■ Directions ■
Count the lines in the entries that contain "plate". Say the number and nothing more.

■ Source records ■
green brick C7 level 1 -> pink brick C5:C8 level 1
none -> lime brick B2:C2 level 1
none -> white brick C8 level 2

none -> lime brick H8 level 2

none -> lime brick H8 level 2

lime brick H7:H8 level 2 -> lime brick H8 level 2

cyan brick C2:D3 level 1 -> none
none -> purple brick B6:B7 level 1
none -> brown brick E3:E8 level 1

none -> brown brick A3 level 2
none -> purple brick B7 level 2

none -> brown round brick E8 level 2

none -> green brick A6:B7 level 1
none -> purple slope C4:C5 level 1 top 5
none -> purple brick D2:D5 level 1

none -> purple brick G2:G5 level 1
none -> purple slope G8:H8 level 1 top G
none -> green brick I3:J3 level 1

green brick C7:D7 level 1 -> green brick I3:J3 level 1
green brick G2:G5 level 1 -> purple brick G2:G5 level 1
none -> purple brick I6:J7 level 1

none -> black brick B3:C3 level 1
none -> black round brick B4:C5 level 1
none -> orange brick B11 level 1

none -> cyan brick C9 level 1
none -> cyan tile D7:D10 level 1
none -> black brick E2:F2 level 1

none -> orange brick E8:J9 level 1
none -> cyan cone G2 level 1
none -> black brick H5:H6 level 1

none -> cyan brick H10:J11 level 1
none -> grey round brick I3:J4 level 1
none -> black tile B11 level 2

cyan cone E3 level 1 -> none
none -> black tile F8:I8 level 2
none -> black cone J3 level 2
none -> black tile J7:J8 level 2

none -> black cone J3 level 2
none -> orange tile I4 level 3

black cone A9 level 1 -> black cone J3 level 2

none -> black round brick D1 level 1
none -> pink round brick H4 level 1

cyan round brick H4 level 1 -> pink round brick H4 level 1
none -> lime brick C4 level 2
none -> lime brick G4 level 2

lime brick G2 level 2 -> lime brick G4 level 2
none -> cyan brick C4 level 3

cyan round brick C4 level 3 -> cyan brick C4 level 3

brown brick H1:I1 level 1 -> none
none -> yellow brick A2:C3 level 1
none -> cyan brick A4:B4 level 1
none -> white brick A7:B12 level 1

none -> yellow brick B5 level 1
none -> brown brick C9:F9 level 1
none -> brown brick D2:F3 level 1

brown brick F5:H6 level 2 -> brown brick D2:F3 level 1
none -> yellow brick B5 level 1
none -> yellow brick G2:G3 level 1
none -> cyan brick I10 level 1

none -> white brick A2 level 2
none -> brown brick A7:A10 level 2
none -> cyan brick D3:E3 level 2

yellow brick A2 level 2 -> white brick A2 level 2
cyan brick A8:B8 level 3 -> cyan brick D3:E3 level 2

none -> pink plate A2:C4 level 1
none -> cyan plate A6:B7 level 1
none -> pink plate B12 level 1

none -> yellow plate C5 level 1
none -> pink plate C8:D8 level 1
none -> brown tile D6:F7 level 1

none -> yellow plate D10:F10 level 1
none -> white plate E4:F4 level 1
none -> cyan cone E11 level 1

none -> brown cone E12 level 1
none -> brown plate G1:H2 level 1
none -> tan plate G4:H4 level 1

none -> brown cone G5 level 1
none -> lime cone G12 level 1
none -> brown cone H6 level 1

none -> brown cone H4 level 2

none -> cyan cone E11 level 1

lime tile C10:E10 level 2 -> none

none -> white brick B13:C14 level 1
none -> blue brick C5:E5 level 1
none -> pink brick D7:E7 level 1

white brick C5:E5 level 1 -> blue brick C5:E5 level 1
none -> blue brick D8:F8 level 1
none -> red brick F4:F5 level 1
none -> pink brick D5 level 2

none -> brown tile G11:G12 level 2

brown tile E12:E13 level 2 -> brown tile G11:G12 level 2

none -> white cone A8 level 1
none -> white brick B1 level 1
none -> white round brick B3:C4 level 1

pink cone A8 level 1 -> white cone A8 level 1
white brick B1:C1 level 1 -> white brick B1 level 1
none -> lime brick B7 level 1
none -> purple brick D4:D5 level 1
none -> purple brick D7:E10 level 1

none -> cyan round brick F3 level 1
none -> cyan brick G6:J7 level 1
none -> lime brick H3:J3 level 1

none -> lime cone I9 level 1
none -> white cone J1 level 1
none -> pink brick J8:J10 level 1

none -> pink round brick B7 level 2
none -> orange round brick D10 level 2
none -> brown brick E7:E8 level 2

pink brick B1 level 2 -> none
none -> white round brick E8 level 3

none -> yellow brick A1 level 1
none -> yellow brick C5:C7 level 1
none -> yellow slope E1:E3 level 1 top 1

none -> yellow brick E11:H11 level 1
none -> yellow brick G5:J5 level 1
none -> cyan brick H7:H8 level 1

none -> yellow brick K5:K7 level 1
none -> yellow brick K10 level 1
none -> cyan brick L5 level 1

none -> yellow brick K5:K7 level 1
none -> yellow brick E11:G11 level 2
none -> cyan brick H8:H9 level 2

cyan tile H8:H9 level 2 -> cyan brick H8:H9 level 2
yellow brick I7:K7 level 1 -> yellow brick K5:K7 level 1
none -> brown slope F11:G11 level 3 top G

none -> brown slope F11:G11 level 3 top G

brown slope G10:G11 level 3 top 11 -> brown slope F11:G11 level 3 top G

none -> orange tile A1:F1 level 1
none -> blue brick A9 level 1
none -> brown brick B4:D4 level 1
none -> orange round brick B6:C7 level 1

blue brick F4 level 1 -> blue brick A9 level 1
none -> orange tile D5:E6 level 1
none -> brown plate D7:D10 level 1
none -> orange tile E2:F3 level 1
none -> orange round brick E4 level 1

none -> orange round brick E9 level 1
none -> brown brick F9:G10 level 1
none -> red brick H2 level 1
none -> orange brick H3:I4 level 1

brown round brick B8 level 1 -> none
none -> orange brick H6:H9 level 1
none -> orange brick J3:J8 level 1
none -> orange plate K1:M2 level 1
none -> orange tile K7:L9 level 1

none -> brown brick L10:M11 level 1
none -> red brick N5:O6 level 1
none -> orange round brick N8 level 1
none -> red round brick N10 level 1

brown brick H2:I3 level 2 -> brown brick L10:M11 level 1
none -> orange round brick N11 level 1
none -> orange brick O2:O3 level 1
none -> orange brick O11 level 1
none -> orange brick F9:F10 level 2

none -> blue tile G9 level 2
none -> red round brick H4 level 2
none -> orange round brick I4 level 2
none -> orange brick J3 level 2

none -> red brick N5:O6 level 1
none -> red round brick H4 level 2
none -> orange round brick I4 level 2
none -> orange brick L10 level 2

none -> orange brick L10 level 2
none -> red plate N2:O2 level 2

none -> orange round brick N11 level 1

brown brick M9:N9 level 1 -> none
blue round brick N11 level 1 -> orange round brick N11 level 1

■ Task answer ■
12